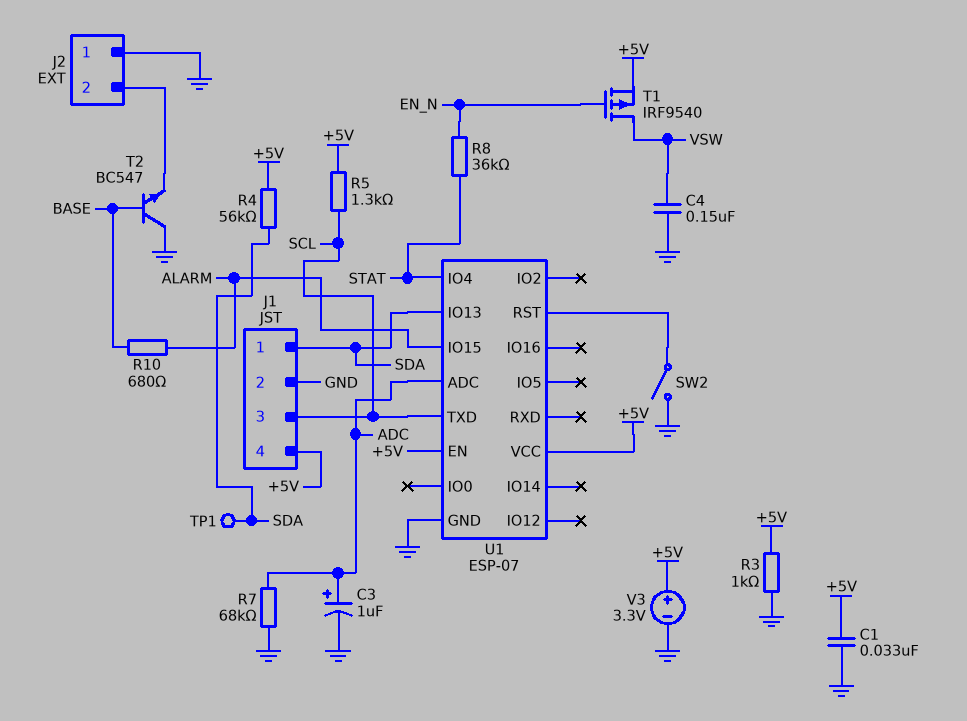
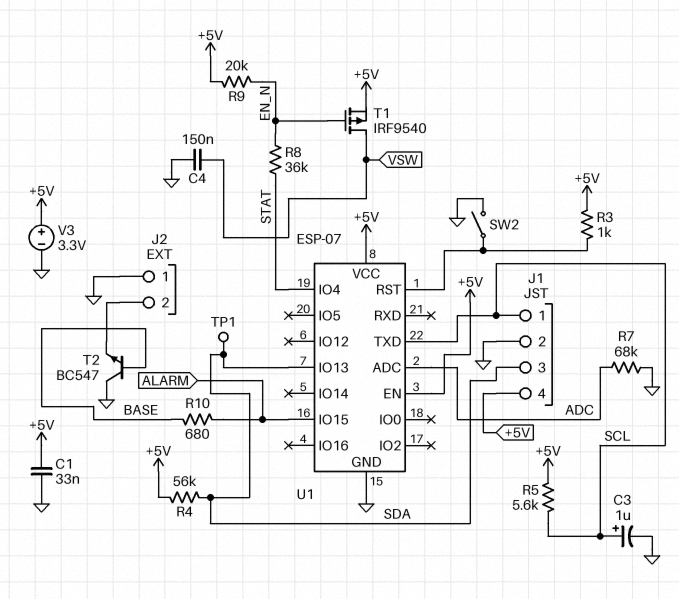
C3: 1uF (plus ADC, minus GND) -> 1uF (plus SCL, minus GND)
J1 pin 1: SDA -> SCL
J1 pin 3: SCL -> SDA
R3: 1k (+5V, GND) -> 1k (+5V, U1/RST)
R5: 1.3k (+5V, SCL) -> 5.6k (+5V, SCL)
R9: none -> 20k (+5V, EN_N)

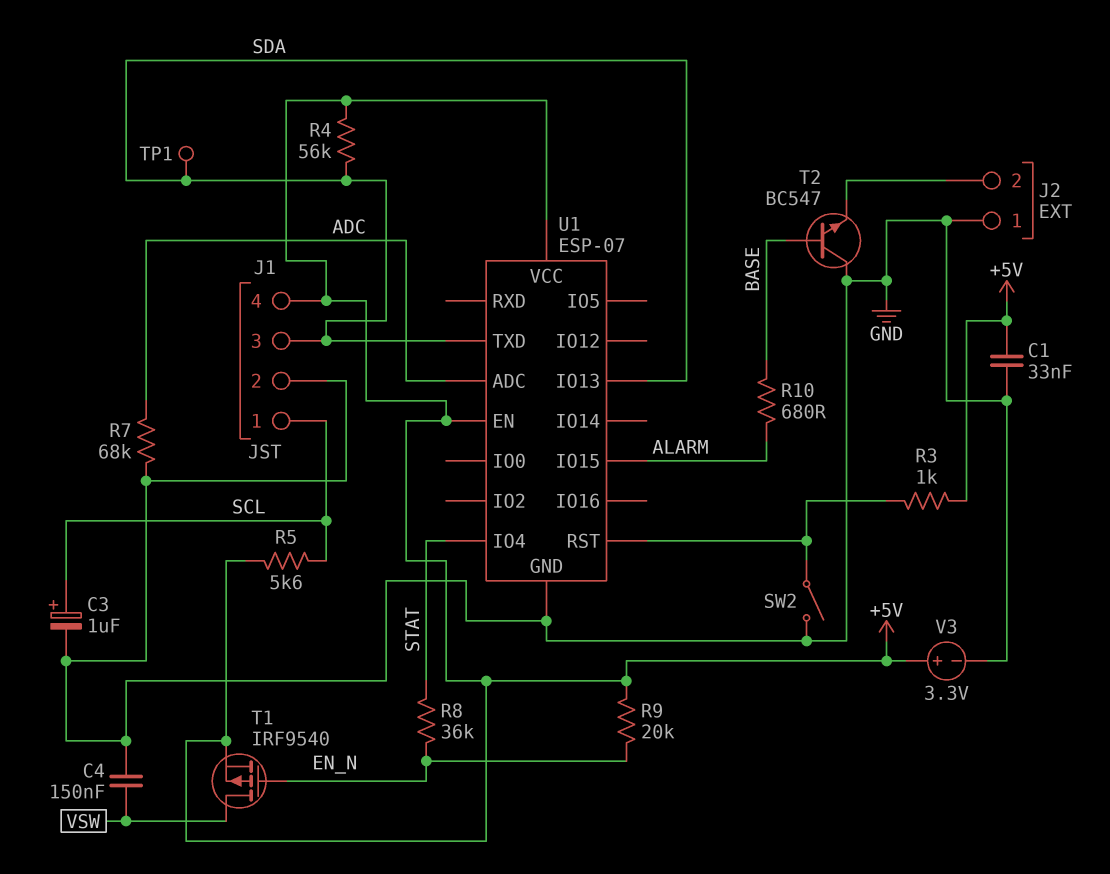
U1 pin TXD: SCL -> SDA

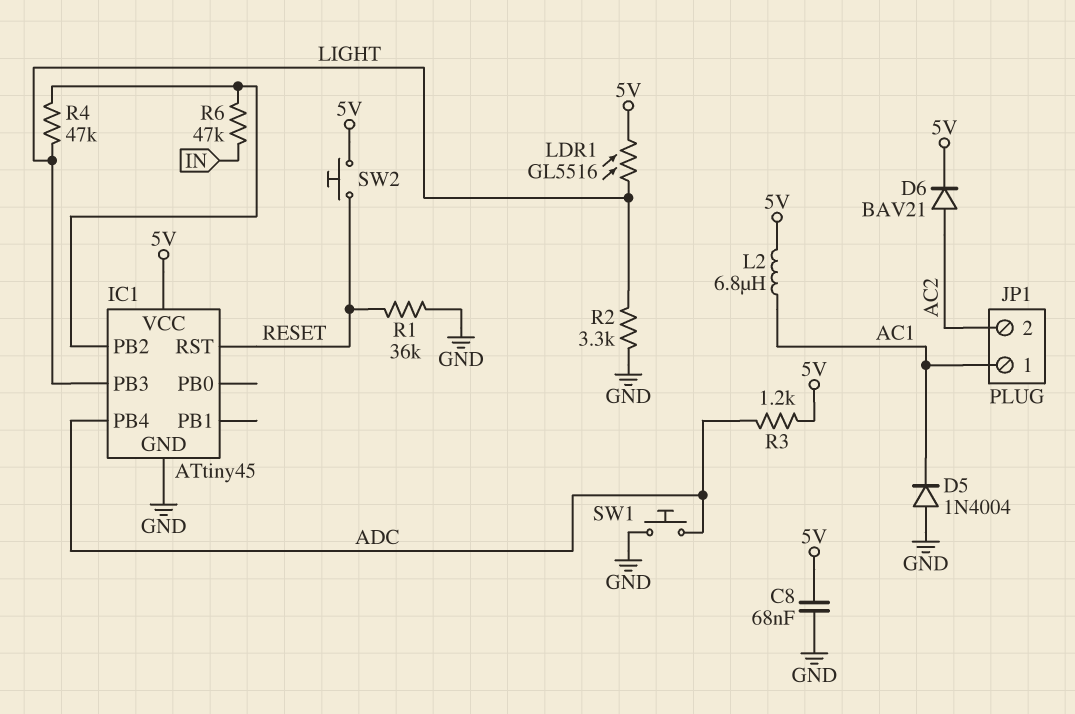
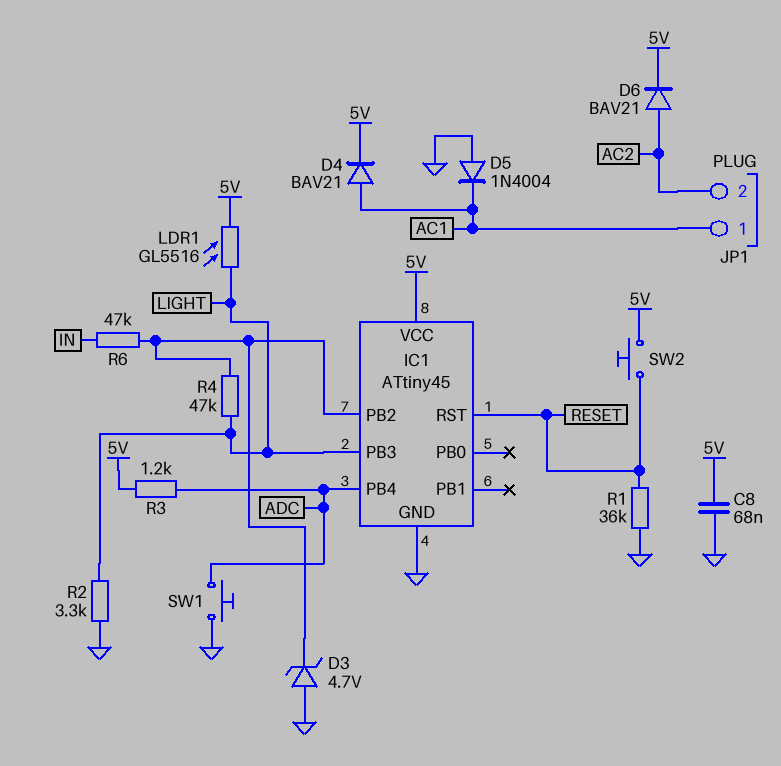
D3: none -> zener 4.7V (A GND, K IC1/PB2)
D4: none -> diode BAV21 (A AC1, K 5V)
L2: 6.8uH (5V, AC1) -> none

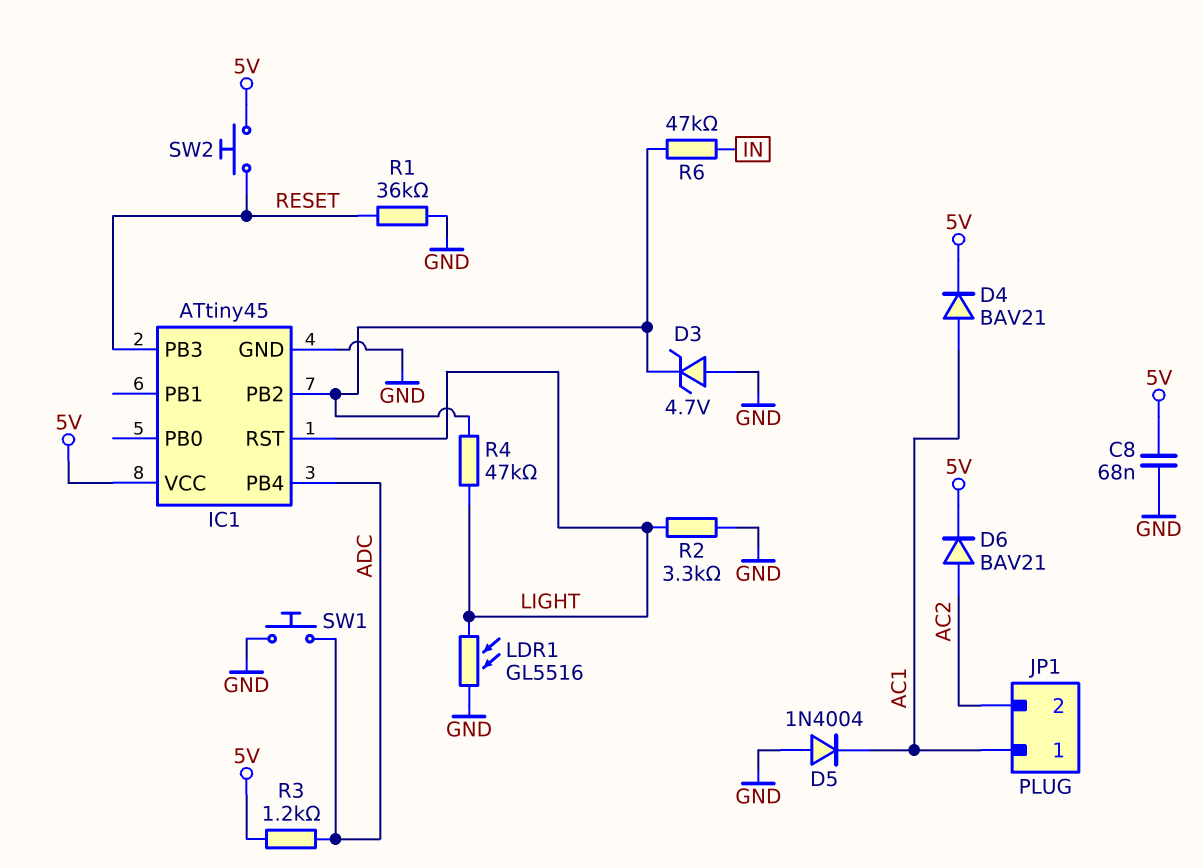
IC1 pin PB3: LIGHT -> RESET
IC1 pin RST: RESET -> LIGHT
LDR1: GL5516 (5V, LIGHT) -> GL5516 (GND, LIGHT)

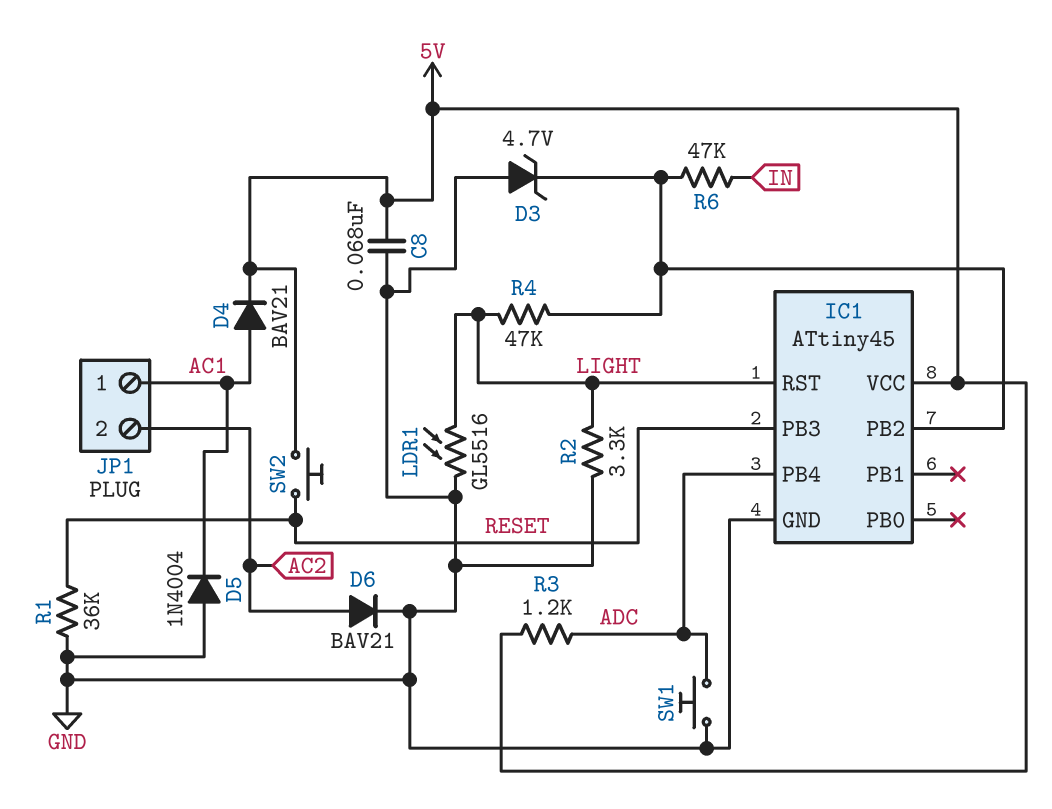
D6: diode BAV21 (A AC2, K 5V) -> diode BAV21 (A AC2, K GND)

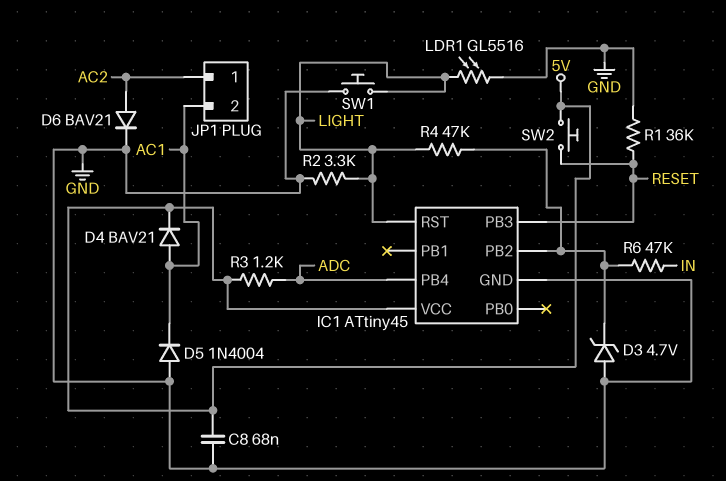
JP1 pin 1: AC1 -> AC2
JP1 pin 2: AC2 -> AC1
SW1: button (ADC, GND) -> button (GND, LIGHT)

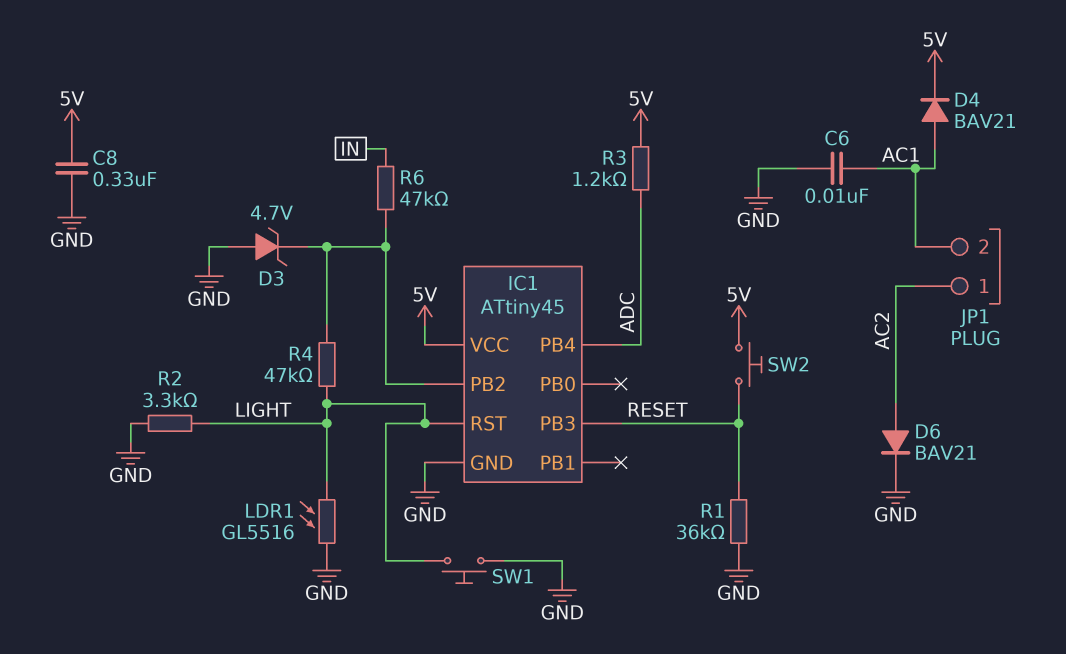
C6: none -> 10nF (AC1, GND)
C8: 68nF (5V, GND) -> 330nF (5V, GND)
D5: diode 1N4004 (A GND, K AC1) -> none

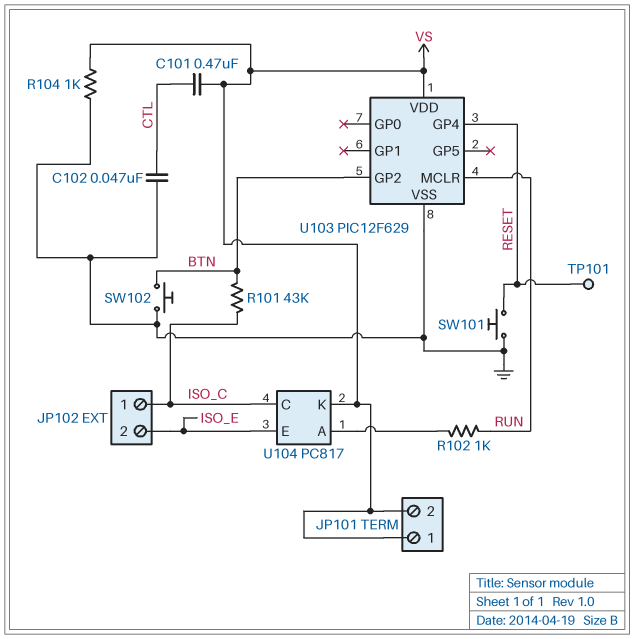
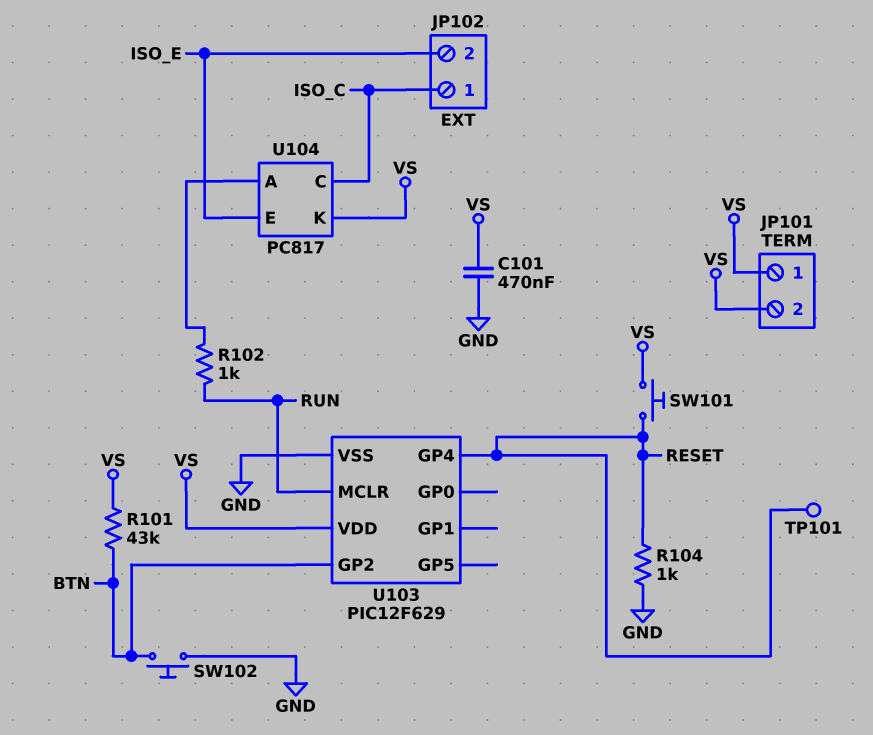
C101: 470nF (CTL, VS) -> 470nF (GND, VS)
C102: 47nF (CTL, GND) -> none
R101: 43k (BTN, ISO_C) -> 43k (BTN, VS)
R104: 1k (GND, VS) -> 1k (GND, RESET)
SW101: button (GND, RESET) -> button (RESET, VS)

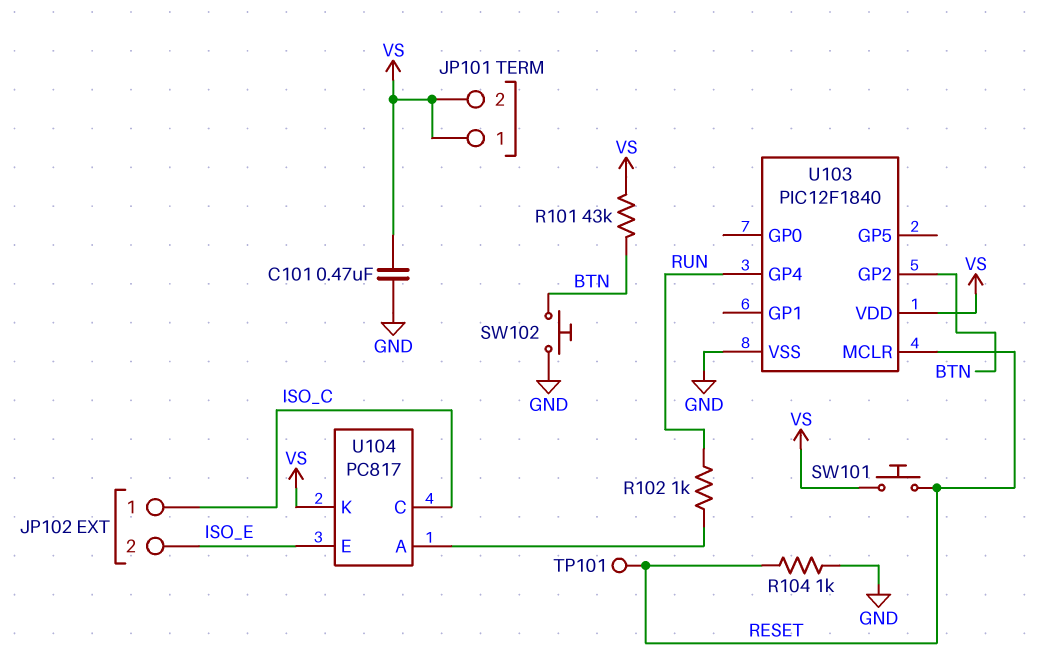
U103: PIC12F629 -> PIC12F1840
U103 pin GP4: RESET -> RUN
U103 pin MCLR: RUN -> RESET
**********
DIRECTIONS FOR THIS TASK ->
What do the entries above read from the line containing "LDR1: GL5516 (5V, LIGHT)" through the line containing "C101: 470nF (CTL, VS) -> 470nF (GND, VS)"? Output those lines exactly, both ends included, with the pictures left out.

OUTPUT FOR THIS EXERCISE ->
LDR1: GL5516 (5V, LIGHT) -> GL5516 (GND, LIGHT)

D6: diode BAV21 (A AC2, K 5V) -> diode BAV21 (A AC2, K GND)

JP1 pin 1: AC1 -> AC2
JP1 pin 2: AC2 -> AC1
SW1: button (ADC, GND) -> button (GND, LIGHT)

C6: none -> 10nF (AC1, GND)
C8: 68nF (5V, GND) -> 330nF (5V, GND)
D5: diode 1N4004 (A GND, K AC1) -> none

C101: 470nF (CTL, VS) -> 470nF (GND, VS)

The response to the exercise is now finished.